Look over the entries that follow. Report how many lines contain "RADIO", with nothing else.
============================================================
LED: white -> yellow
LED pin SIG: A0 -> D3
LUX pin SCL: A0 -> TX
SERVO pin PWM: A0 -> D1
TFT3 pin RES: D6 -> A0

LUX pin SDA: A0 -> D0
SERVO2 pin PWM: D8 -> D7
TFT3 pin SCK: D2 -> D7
============================================================
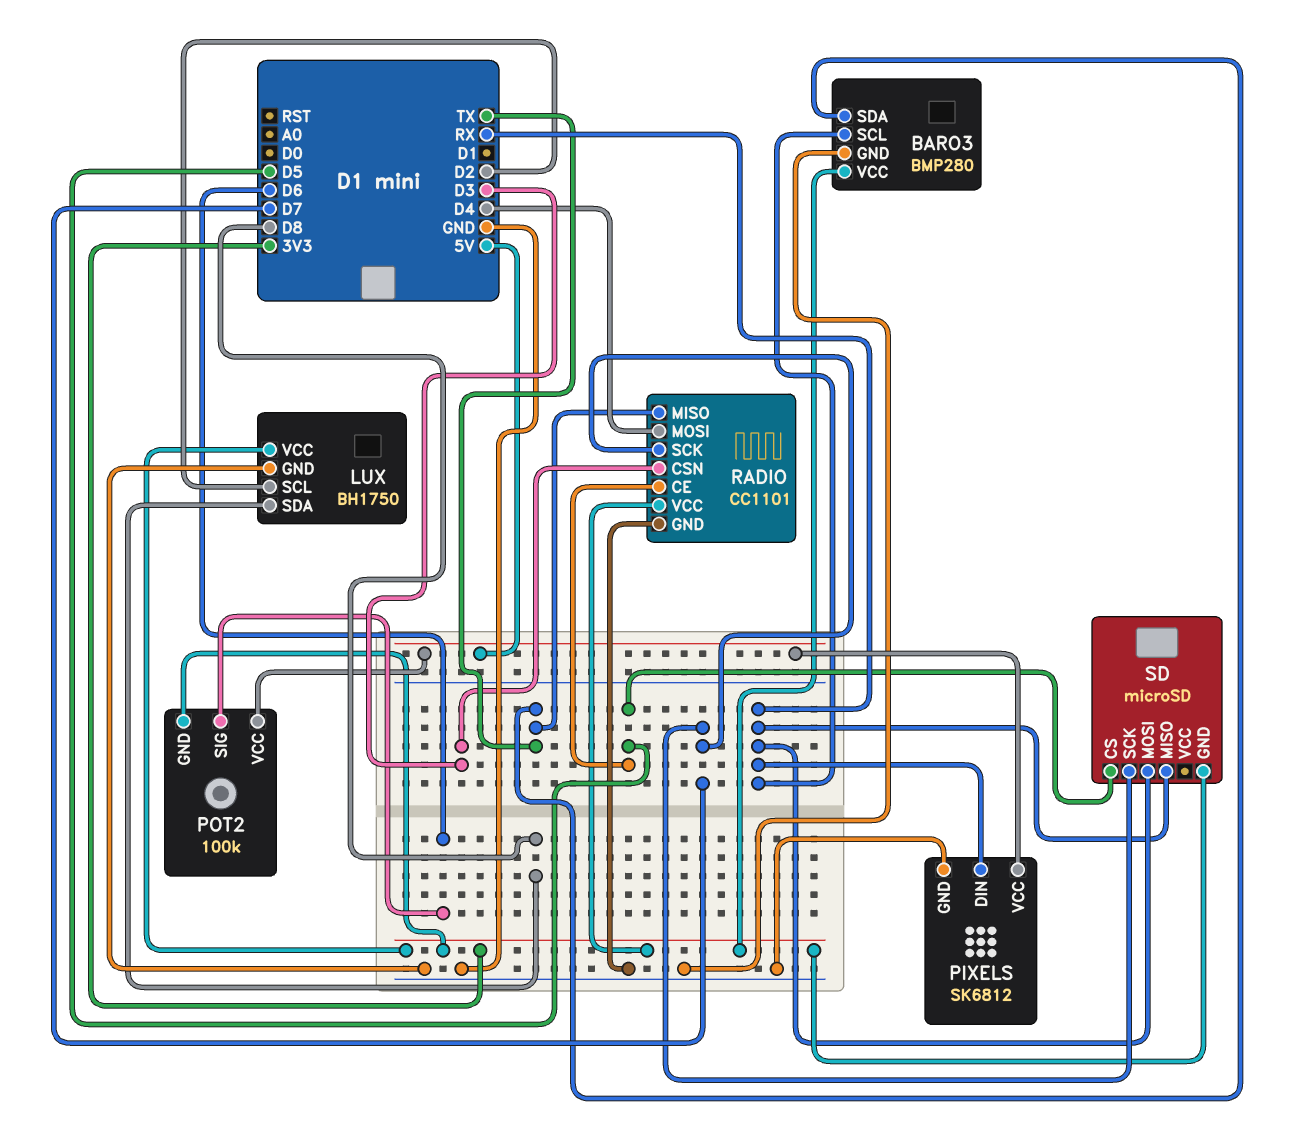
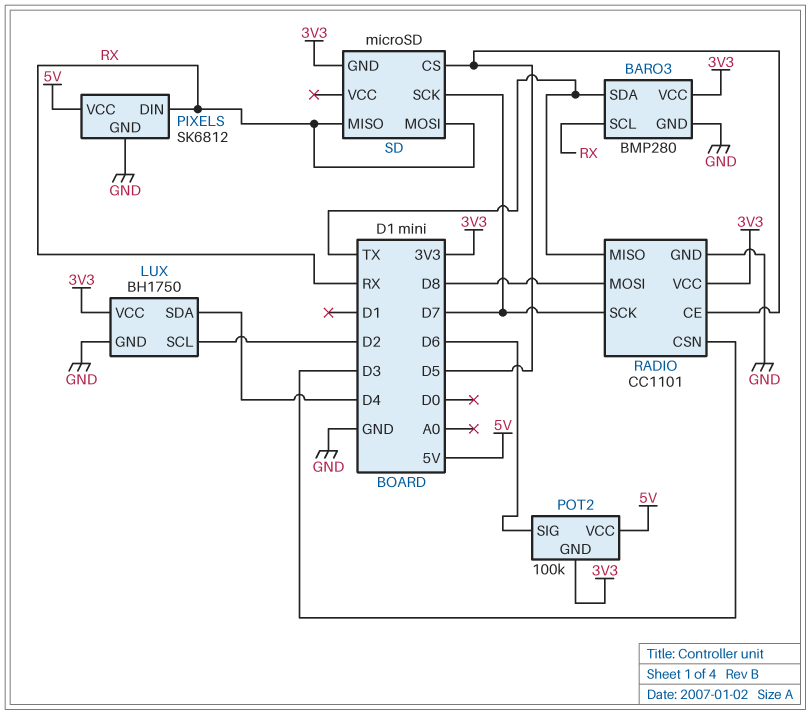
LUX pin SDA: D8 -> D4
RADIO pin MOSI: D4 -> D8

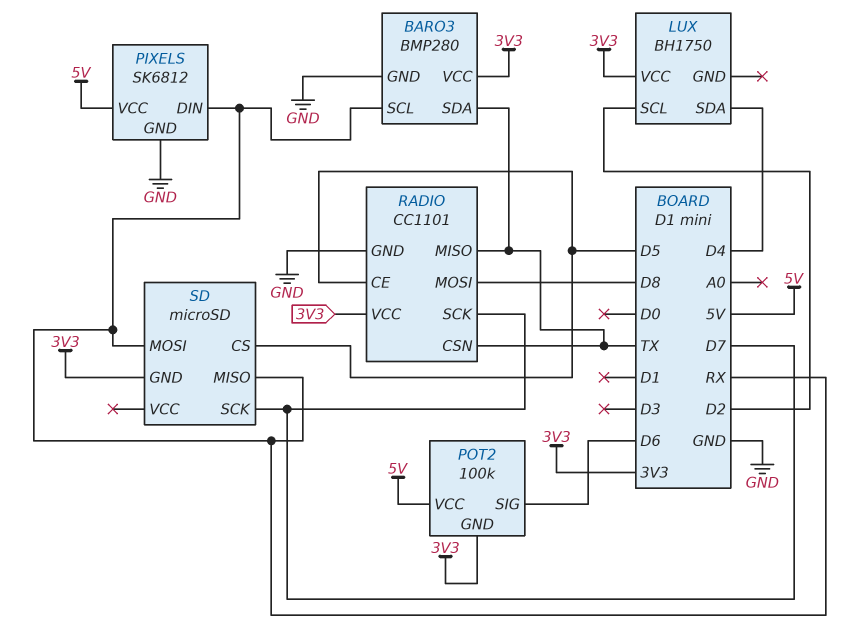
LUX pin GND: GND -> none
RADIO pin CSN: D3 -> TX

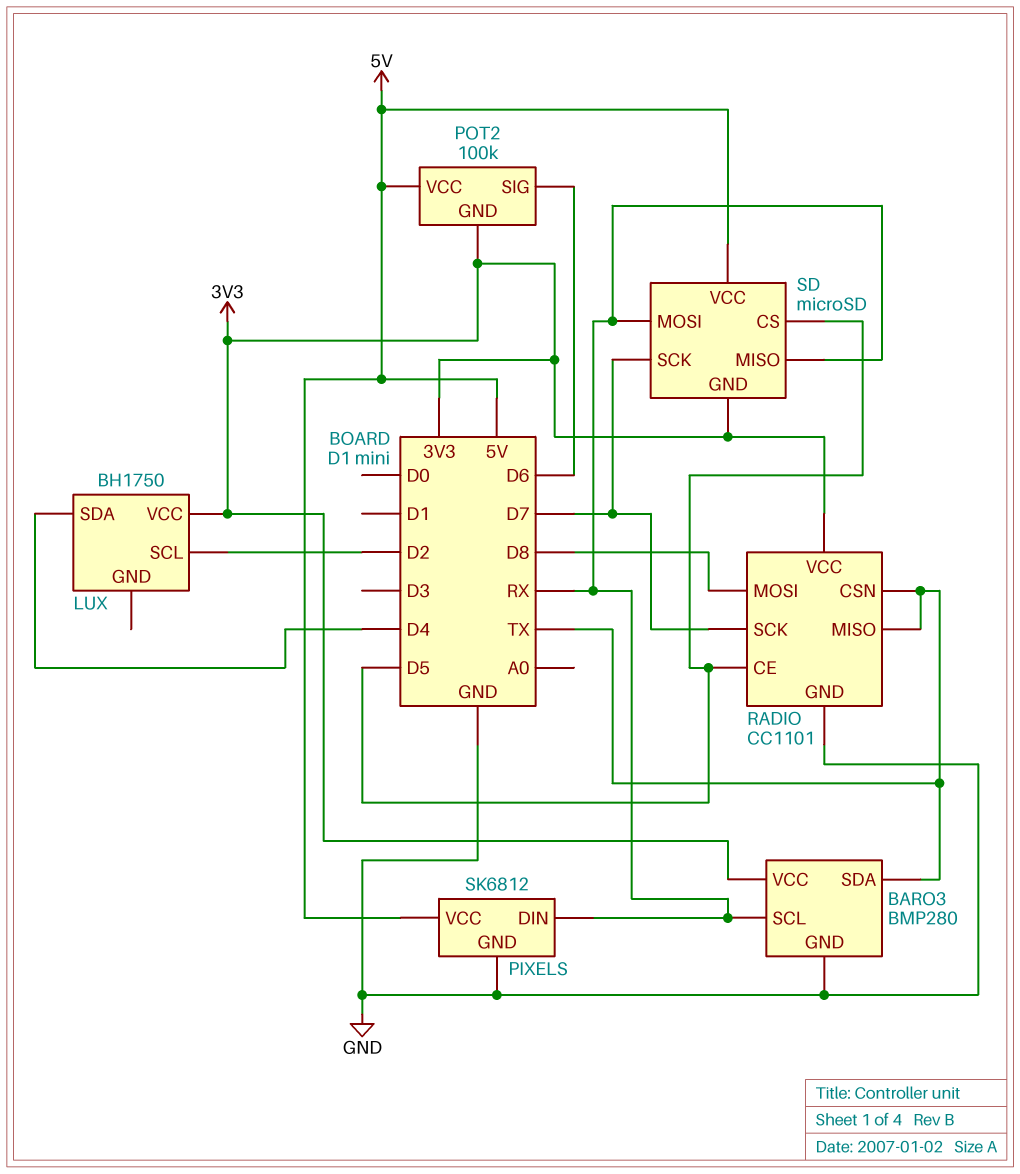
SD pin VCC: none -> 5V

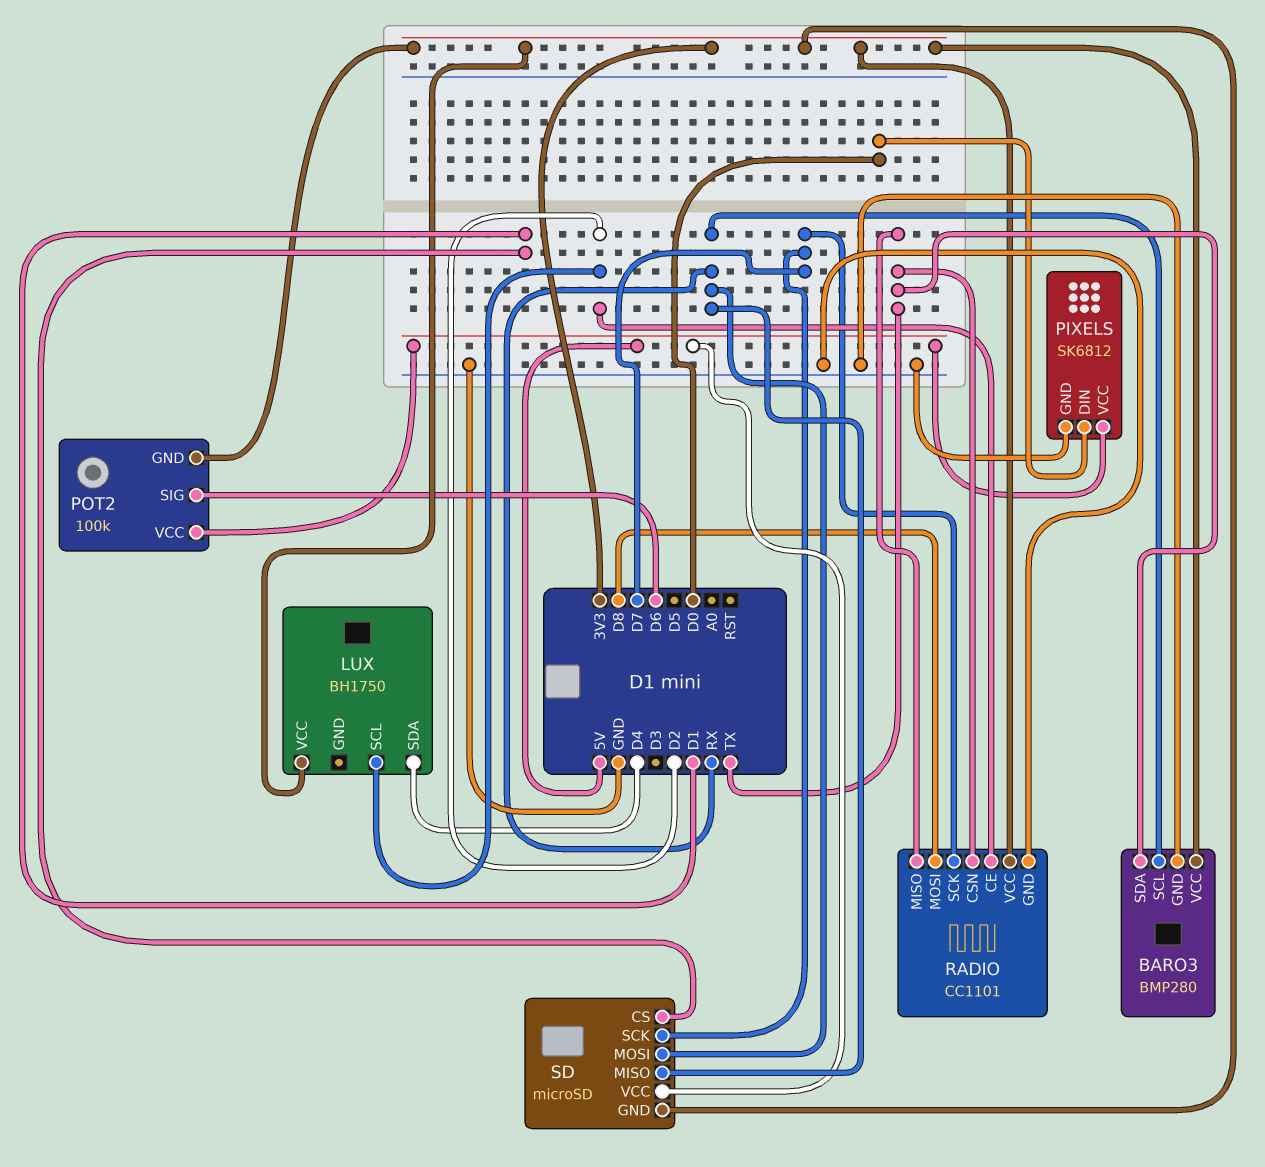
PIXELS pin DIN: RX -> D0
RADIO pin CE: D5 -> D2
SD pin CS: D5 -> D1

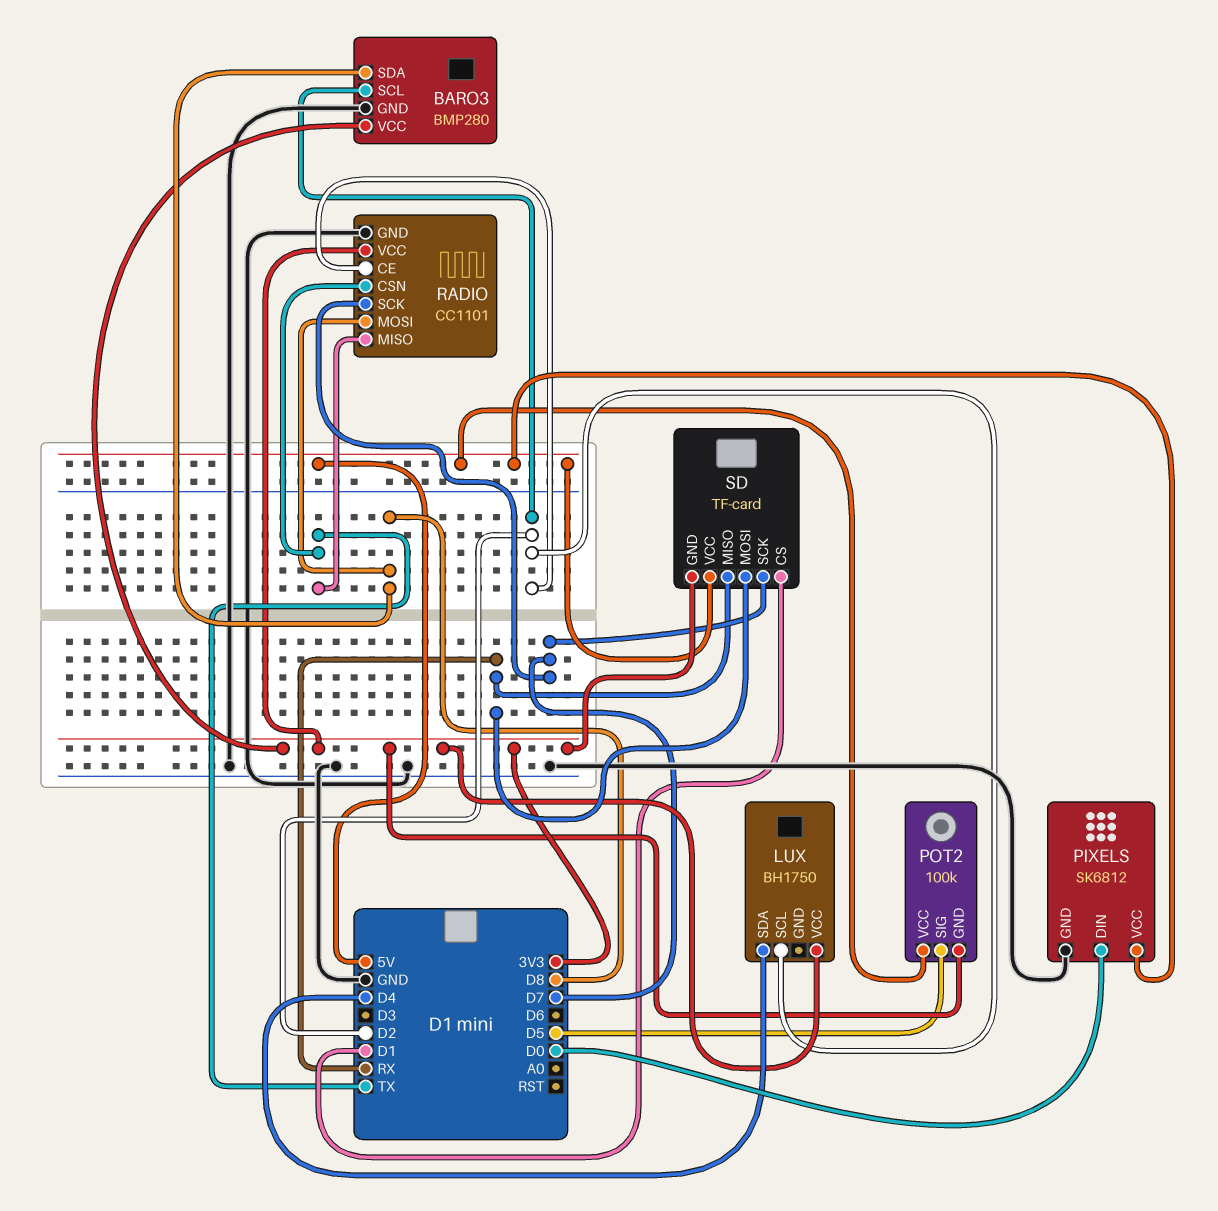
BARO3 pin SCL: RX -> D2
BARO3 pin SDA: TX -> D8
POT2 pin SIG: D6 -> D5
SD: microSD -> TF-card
============================================================
SOLUTION FOR THIS EXERCISE: 3